## [RECORDS FOR PROCESSING]
┌──
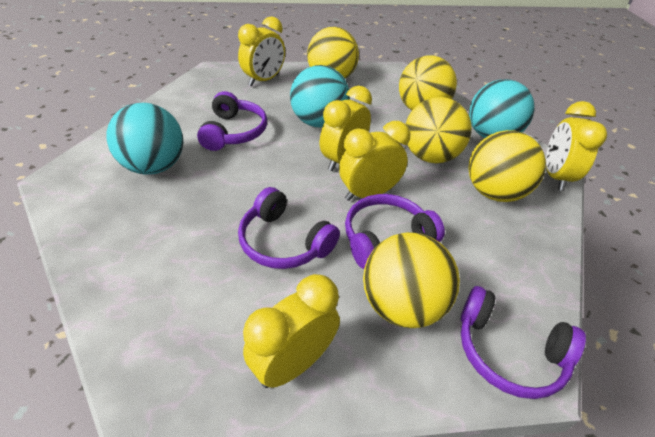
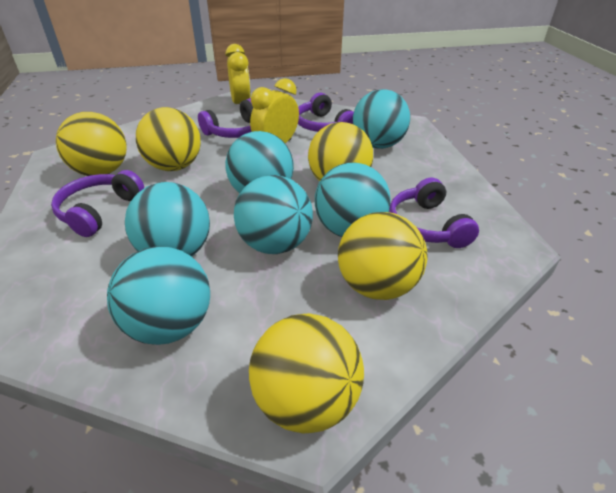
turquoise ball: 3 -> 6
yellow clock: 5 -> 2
└──
┌──
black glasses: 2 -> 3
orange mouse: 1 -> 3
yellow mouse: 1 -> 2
└──
Look above for the line holding "black glasses: 2 -> 3", then set down exactly that line and every line after it up to and including the line holding "yellow mouse: 1 -> 2", with nothing else.

## [EXPECTED ANSWER]
black glasses: 2 -> 3
orange mouse: 1 -> 3
yellow mouse: 1 -> 2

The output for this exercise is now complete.